[Start of section]

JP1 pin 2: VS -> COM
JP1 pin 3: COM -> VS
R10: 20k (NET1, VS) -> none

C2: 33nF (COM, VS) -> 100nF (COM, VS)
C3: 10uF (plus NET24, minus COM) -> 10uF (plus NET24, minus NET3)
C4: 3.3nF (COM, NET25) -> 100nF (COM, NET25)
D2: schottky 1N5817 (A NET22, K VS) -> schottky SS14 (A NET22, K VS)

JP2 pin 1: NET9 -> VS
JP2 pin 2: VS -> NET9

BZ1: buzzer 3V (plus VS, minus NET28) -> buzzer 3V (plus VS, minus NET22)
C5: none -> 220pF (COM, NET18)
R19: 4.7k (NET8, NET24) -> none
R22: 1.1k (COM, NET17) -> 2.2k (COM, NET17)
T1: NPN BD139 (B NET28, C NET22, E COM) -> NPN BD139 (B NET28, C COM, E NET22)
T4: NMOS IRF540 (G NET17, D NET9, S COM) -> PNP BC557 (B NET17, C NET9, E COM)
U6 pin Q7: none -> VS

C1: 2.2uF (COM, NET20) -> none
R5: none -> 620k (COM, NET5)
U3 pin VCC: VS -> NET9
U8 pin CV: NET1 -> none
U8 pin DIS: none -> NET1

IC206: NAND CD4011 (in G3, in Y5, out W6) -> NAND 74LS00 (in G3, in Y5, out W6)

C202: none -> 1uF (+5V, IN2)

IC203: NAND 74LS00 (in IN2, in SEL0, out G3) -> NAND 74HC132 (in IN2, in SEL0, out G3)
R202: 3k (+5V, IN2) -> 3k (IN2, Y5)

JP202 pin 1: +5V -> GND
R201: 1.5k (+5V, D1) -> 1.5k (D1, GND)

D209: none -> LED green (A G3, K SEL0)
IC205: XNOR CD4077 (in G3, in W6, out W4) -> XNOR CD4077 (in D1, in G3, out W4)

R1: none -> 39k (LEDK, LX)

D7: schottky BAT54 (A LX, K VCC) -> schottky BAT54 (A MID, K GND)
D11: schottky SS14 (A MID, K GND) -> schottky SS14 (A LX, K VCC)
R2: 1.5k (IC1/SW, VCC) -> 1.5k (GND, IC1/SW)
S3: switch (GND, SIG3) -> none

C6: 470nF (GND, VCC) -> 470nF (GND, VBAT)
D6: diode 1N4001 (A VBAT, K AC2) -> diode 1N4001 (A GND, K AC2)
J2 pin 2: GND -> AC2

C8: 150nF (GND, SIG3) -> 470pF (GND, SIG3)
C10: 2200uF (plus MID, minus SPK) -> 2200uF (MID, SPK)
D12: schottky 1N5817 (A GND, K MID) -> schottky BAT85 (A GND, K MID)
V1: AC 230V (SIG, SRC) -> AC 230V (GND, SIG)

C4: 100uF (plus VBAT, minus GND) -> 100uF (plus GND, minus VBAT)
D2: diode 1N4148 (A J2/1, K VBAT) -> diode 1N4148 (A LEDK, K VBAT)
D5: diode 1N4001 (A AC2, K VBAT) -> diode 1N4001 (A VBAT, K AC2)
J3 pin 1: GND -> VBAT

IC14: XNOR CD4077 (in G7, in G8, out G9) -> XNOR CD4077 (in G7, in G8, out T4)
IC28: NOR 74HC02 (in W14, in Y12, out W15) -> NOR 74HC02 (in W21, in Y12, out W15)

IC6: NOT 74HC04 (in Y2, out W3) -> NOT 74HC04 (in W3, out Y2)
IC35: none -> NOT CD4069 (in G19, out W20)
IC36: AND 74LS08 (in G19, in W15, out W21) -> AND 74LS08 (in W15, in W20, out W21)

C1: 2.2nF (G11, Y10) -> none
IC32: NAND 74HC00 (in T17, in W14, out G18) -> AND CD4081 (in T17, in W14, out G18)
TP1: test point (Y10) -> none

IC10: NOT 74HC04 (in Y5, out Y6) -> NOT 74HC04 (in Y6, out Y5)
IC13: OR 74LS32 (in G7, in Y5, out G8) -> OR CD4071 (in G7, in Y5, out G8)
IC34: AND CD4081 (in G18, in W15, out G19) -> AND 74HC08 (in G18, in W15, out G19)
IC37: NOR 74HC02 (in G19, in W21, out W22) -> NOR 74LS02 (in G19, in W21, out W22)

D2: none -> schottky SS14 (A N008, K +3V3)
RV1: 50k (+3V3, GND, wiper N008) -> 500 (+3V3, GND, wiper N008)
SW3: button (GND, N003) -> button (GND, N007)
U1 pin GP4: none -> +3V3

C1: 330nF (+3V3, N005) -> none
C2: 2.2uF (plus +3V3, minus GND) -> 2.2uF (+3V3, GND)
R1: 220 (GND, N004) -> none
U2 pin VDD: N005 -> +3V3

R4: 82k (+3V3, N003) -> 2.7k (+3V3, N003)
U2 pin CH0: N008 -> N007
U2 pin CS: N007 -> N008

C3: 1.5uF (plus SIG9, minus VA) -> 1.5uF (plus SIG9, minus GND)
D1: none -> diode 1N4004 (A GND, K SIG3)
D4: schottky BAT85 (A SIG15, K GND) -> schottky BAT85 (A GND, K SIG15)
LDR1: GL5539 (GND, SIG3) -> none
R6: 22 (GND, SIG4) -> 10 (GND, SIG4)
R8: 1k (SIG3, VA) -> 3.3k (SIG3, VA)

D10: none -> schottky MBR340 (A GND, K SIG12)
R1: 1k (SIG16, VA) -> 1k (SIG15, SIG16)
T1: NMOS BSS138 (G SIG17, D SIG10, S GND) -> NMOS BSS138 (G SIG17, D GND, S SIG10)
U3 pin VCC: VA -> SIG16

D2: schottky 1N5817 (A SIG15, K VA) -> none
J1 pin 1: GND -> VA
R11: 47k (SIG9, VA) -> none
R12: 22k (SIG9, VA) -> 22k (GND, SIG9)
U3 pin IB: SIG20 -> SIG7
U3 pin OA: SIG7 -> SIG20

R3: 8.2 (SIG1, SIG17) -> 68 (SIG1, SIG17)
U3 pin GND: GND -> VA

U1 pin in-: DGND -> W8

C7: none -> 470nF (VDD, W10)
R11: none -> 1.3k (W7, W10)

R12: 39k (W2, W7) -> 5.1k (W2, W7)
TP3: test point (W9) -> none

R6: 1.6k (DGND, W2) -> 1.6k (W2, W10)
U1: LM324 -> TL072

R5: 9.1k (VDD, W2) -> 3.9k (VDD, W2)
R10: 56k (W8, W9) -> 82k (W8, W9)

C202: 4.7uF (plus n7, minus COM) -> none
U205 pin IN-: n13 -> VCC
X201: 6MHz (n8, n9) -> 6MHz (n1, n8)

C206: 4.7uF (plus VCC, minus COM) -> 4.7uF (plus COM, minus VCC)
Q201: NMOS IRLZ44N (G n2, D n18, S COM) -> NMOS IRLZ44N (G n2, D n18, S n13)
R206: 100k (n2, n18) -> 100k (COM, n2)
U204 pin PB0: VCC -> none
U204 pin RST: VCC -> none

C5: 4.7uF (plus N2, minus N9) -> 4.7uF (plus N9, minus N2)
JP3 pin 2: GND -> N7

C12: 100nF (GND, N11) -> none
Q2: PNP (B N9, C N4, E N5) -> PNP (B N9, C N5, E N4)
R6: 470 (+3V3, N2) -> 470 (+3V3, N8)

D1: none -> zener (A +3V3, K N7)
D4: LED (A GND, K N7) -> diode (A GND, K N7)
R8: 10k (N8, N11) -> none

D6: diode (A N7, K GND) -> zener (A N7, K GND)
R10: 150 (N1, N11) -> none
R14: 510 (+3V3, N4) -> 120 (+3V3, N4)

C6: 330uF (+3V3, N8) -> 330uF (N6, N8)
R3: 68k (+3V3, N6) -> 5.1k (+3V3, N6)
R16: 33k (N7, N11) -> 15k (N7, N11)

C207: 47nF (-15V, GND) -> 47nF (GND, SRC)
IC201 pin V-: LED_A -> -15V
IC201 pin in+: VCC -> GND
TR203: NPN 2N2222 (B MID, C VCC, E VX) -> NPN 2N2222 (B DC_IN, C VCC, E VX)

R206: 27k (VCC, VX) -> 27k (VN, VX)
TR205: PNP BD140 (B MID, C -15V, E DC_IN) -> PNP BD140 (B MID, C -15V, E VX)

[End of section]

__PROBLEM REQUIREMENTS__: Once the line with "R3: 68k (+3V3, N6) -> 5.1k (+3V3, N6)" is found, write out that line and every one after it through the last line of the records, exactly and with nothing else.

__SOLUTION TO THE PROBLEM__:
R3: 68k (+3V3, N6) -> 5.1k (+3V3, N6)
R16: 33k (N7, N11) -> 15k (N7, N11)

C207: 47nF (-15V, GND) -> 47nF (GND, SRC)
IC201 pin V-: LED_A -> -15V
IC201 pin in+: VCC -> GND
TR203: NPN 2N2222 (B MID, C VCC, E VX) -> NPN 2N2222 (B DC_IN, C VCC, E VX)

R206: 27k (VCC, VX) -> 27k (VN, VX)
TR205: PNP BD140 (B MID, C -15V, E DC_IN) -> PNP BD140 (B MID, C -15V, E VX)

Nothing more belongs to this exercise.